→ **Data in this exercise**:

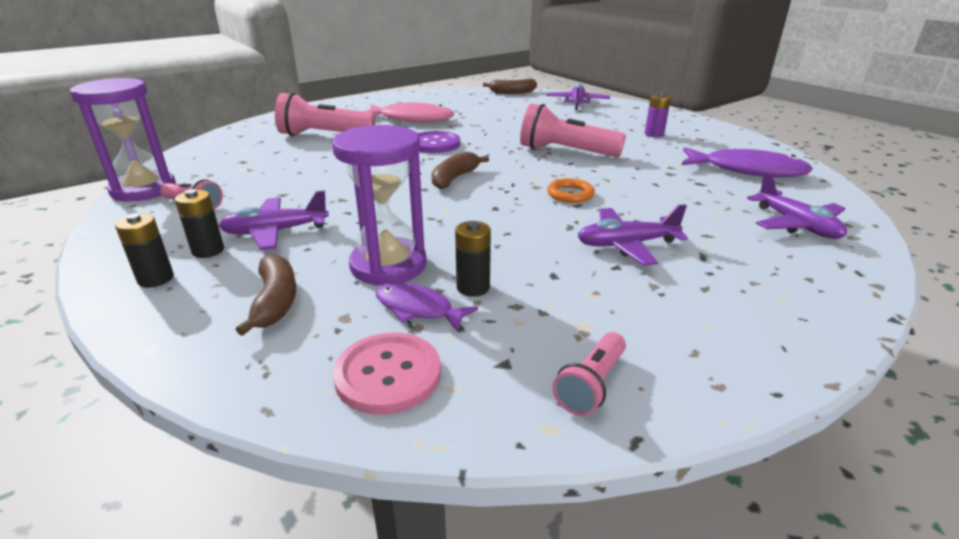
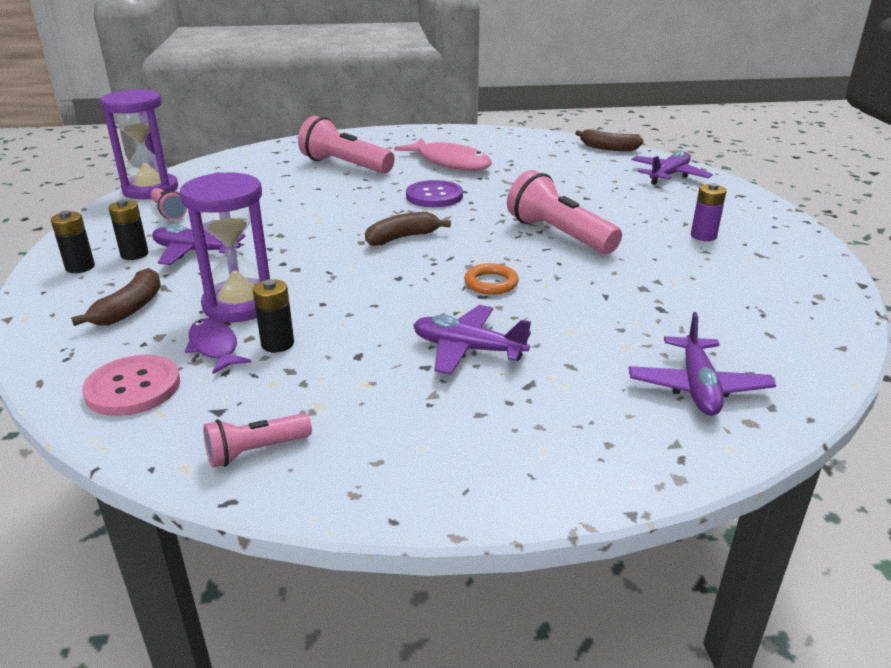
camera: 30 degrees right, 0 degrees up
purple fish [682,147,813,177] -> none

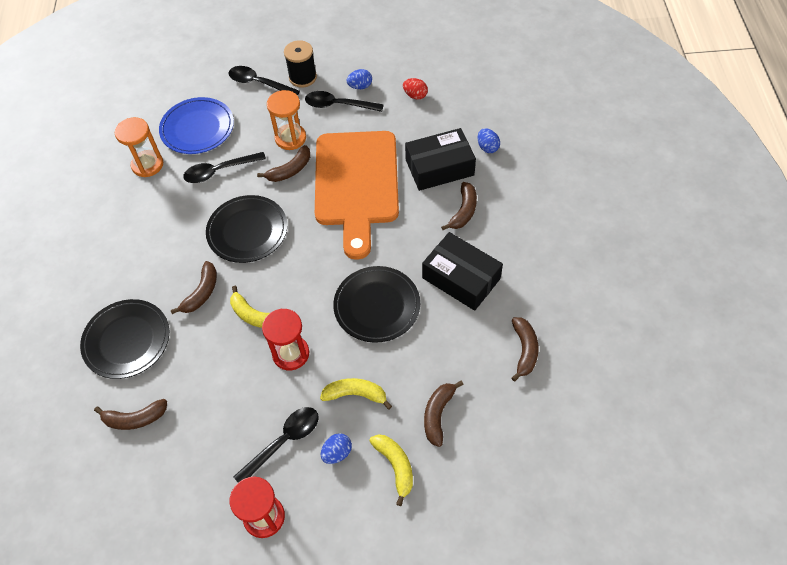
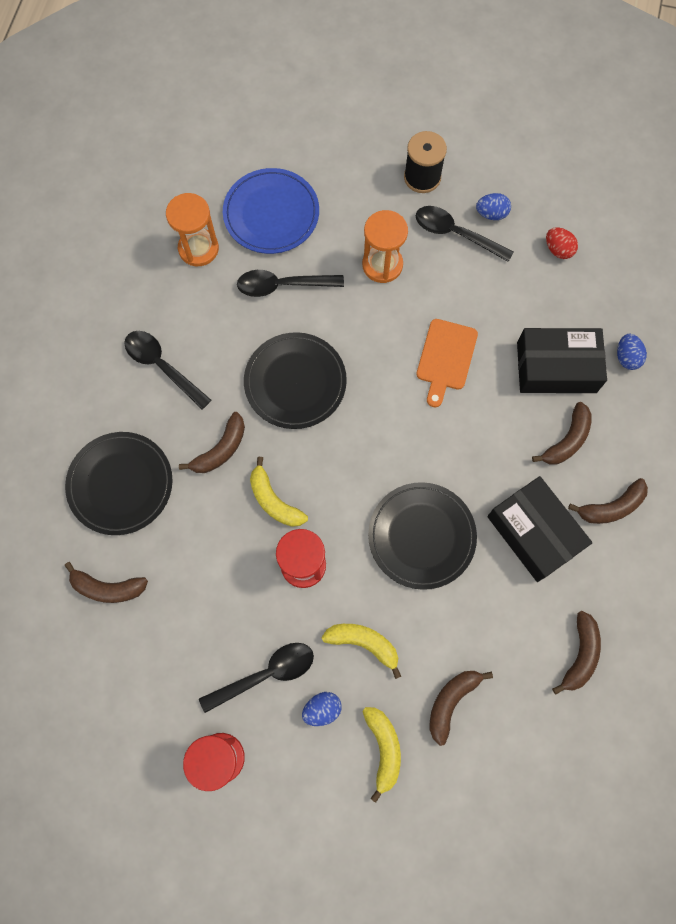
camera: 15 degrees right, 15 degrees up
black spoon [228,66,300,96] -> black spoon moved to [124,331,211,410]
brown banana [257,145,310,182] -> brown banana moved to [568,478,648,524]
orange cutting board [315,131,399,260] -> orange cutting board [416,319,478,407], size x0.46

---

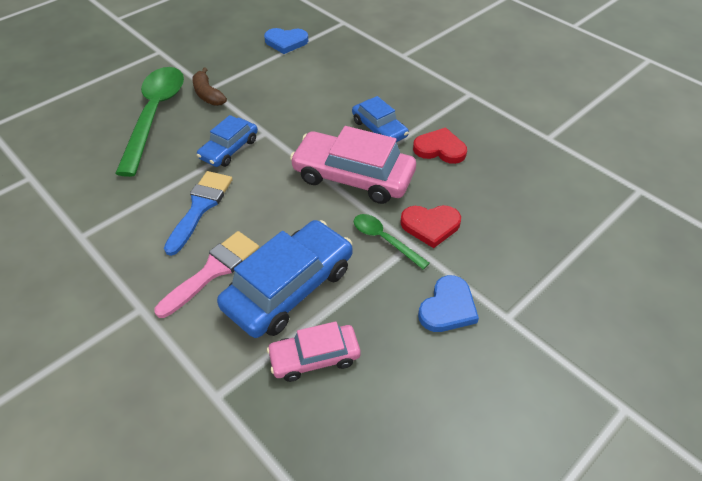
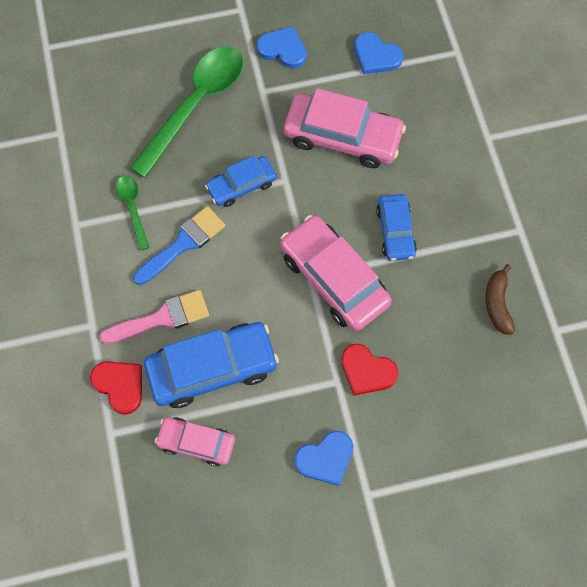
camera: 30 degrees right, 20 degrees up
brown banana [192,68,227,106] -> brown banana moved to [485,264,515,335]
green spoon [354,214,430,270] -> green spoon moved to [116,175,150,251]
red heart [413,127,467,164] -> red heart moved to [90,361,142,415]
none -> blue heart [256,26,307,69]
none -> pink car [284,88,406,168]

→ **Directions for this task**: Reproduce the listing above exactly from the line containing "camera: 30 degrees right, 0 degrees up" up to and including the line containing "orange cutting board [315,131,399,260]", omitting any images and everything outside those lines.

→ **Solved exercise**:
camera: 30 degrees right, 0 degrees up
purple fish [682,147,813,177] -> none

camera: 15 degrees right, 15 degrees up
black spoon [228,66,300,96] -> black spoon moved to [124,331,211,410]
brown banana [257,145,310,182] -> brown banana moved to [568,478,648,524]
orange cutting board [315,131,399,260] -> orange cutting board [416,319,478,407], size x0.46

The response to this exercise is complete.